(STORED DATA Opens)

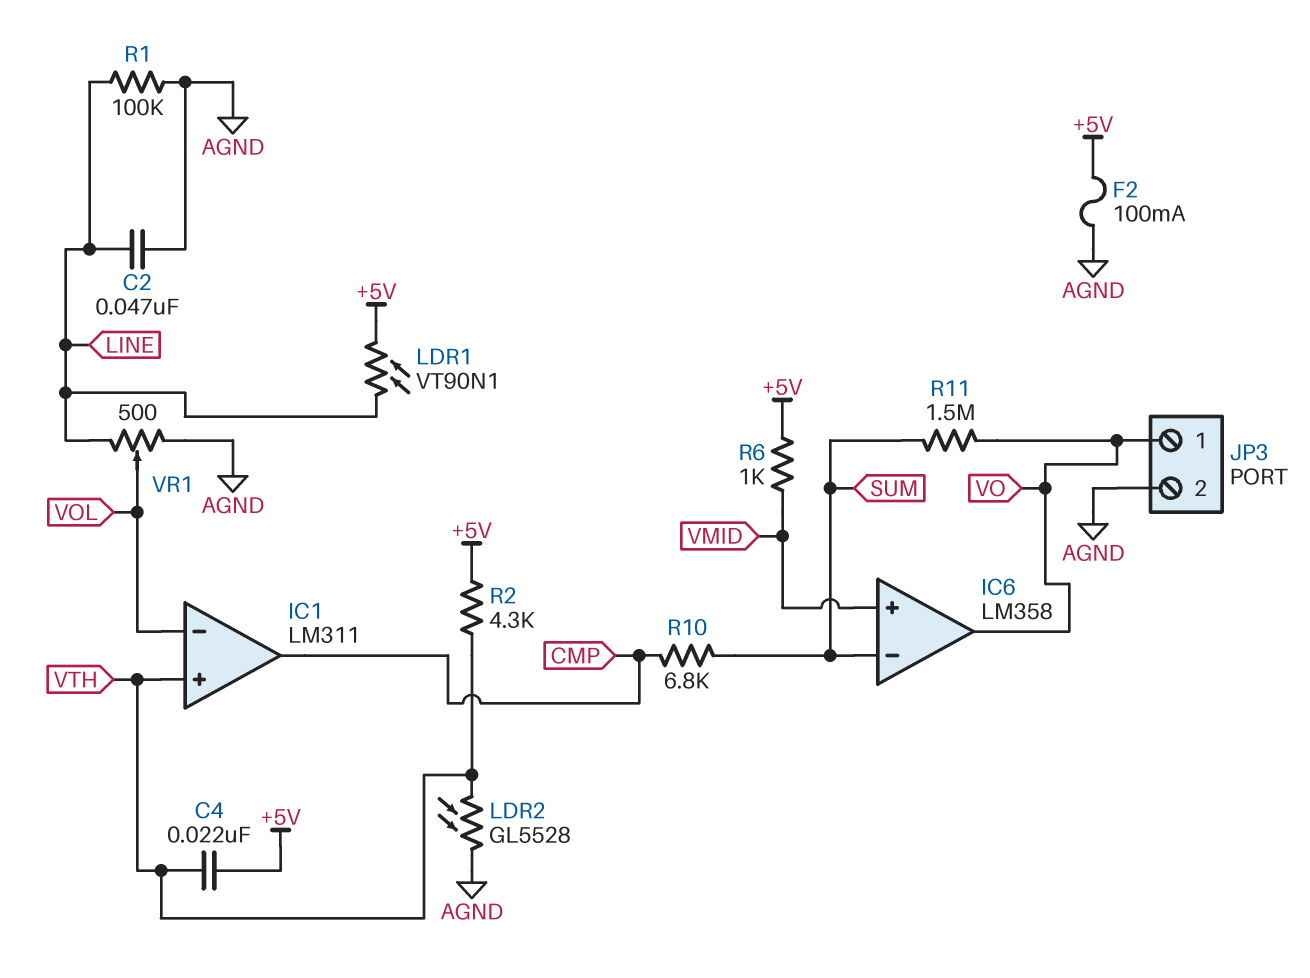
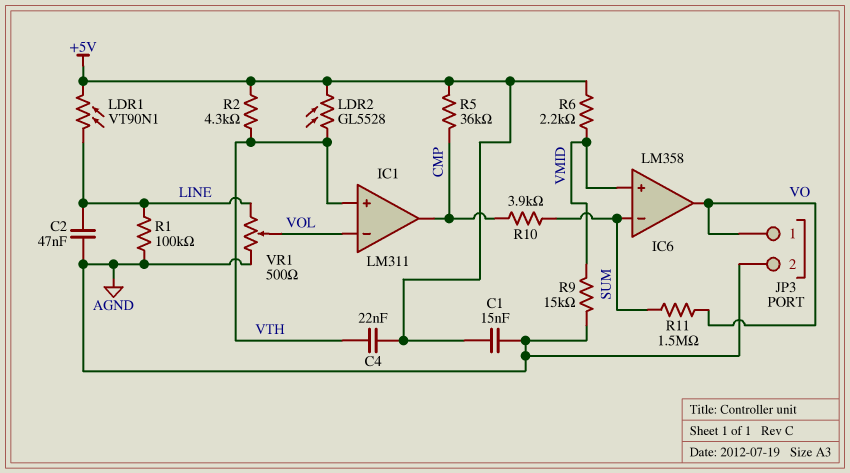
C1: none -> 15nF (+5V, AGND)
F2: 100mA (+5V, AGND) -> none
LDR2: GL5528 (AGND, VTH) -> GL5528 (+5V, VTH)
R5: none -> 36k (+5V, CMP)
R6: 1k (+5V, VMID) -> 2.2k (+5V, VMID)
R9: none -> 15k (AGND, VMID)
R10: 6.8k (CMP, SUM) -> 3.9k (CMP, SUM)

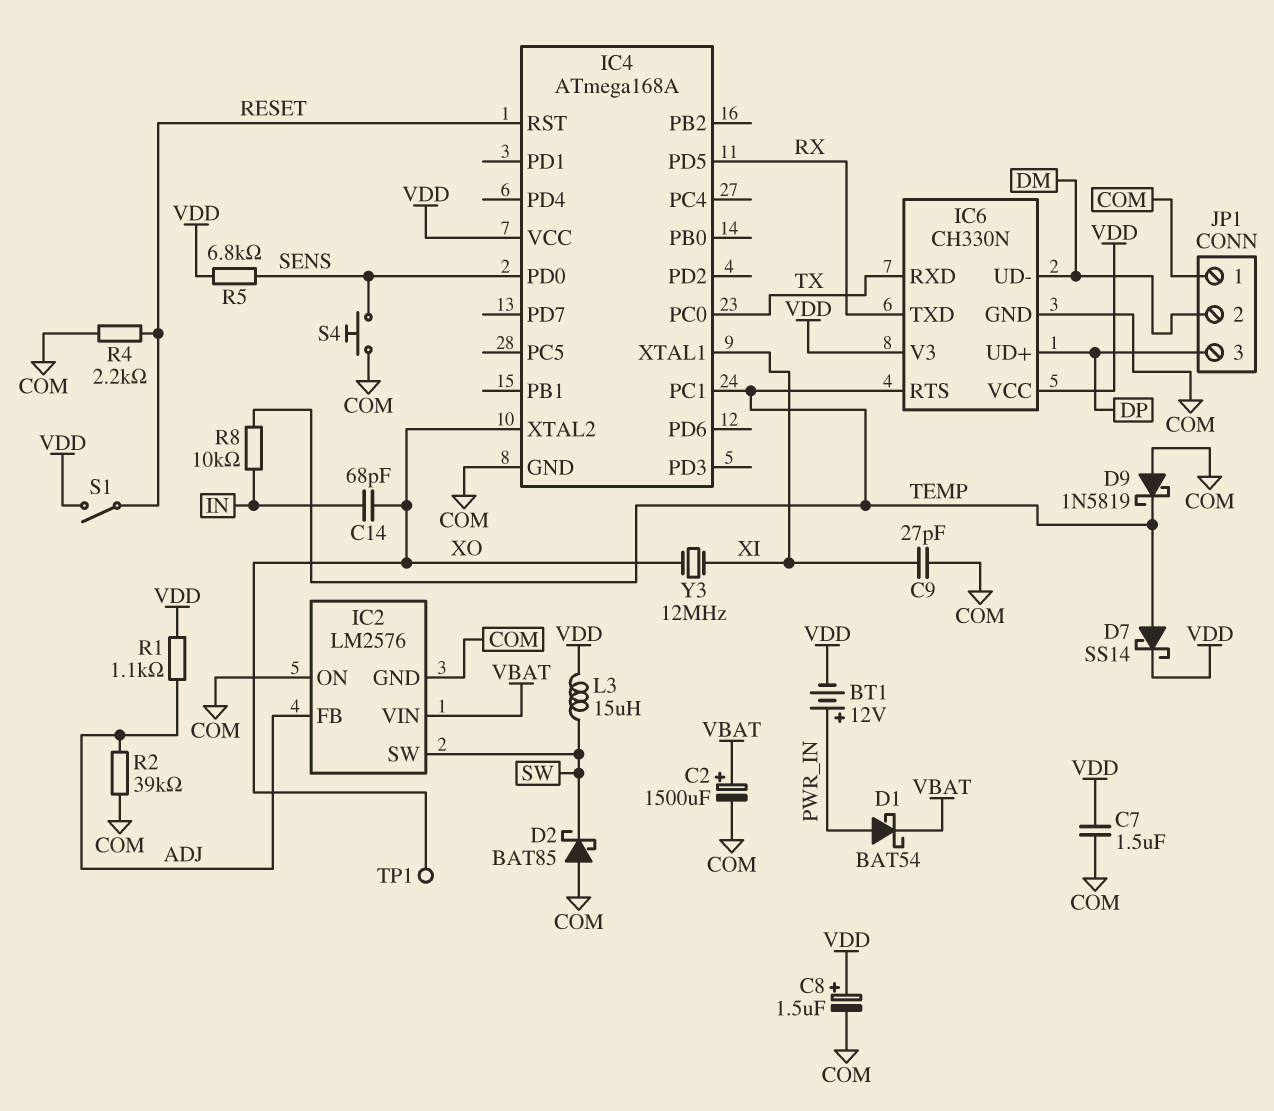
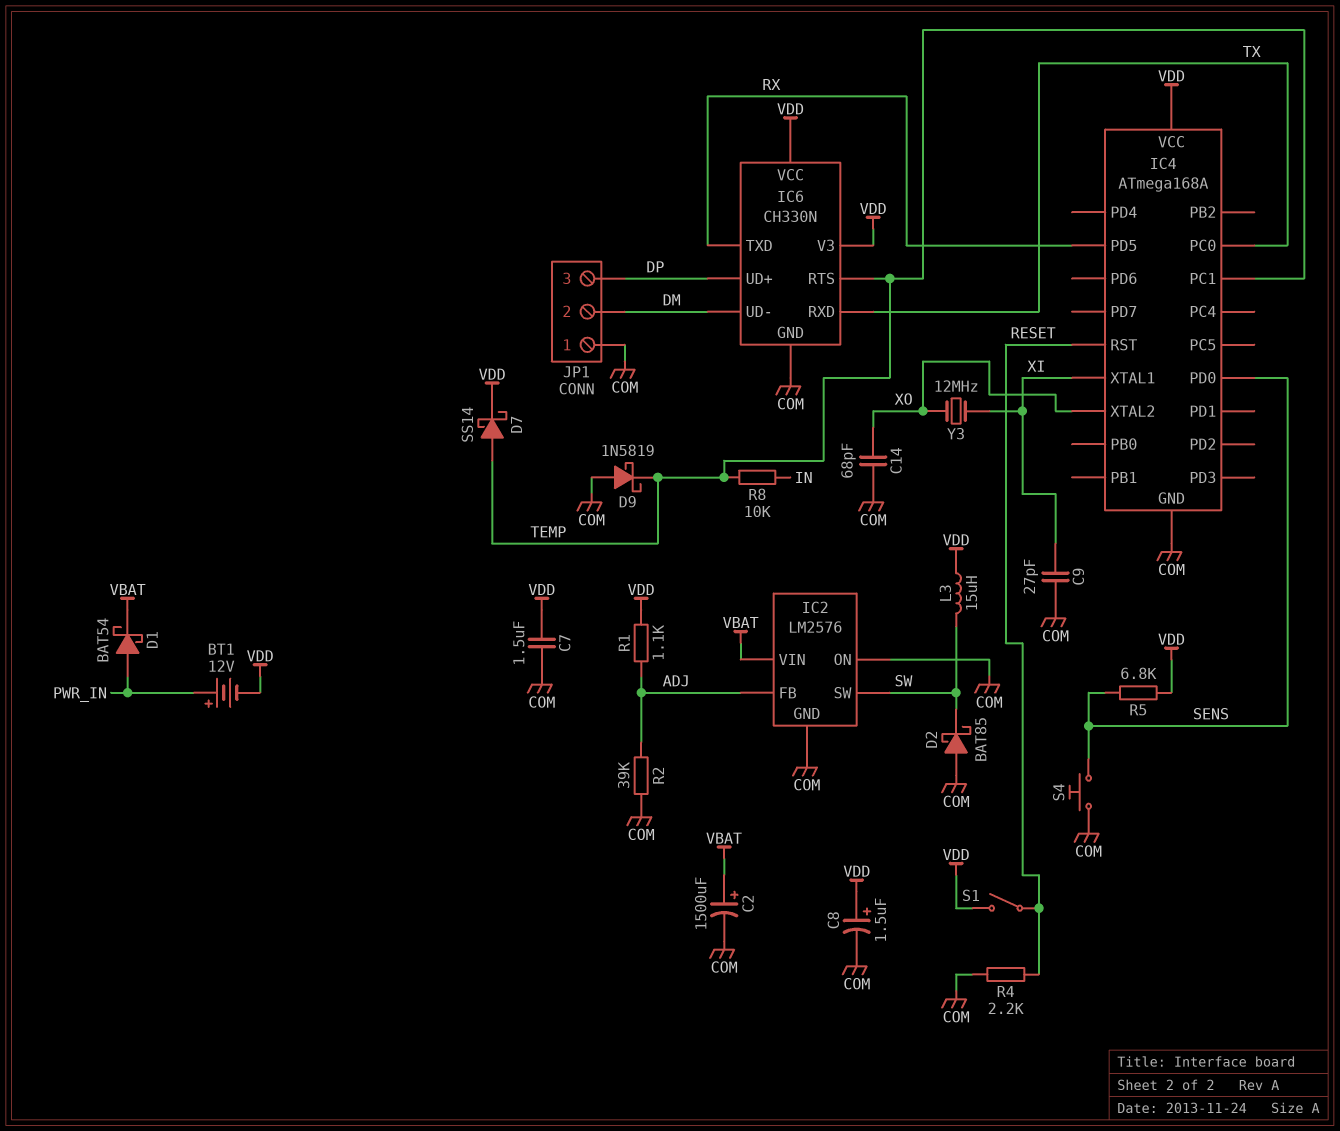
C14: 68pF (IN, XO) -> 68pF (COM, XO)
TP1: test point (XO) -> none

(STORED DATA Closes)

> _TASK DIRECTIONS_
Check each line of the data above for the string "none" and report only how many lines have it.

> _RESPONSE_
5